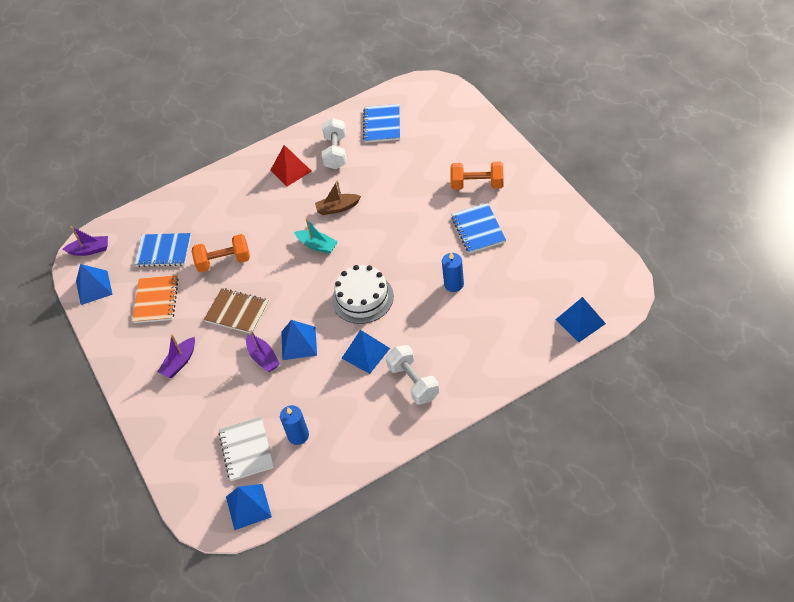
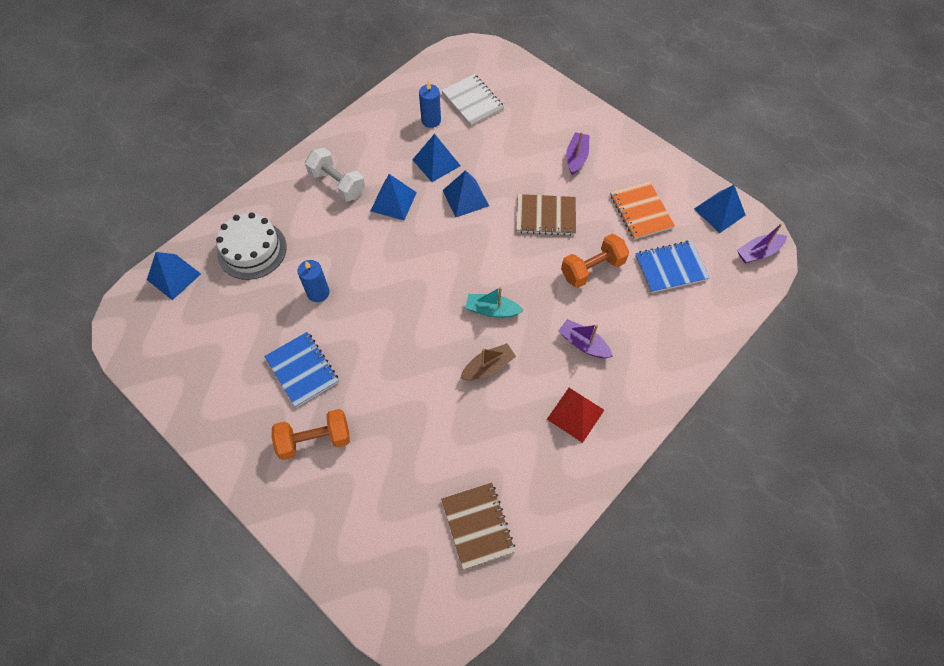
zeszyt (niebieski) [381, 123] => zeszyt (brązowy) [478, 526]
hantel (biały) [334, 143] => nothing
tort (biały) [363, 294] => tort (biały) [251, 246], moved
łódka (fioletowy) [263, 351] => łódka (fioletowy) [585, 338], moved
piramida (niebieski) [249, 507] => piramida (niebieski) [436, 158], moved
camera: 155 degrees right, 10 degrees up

# What you will do
Return, please, every line from the one that contains "hantel (biały) [334, 143] => nothing" through the final line of the listing, exactly, and no others.

# Expected output
hantel (biały) [334, 143] => nothing
tort (biały) [363, 294] => tort (biały) [251, 246], moved
łódka (fioletowy) [263, 351] => łódka (fioletowy) [585, 338], moved
piramida (niebieski) [249, 507] => piramida (niebieski) [436, 158], moved
camera: 155 degrees right, 10 degrees up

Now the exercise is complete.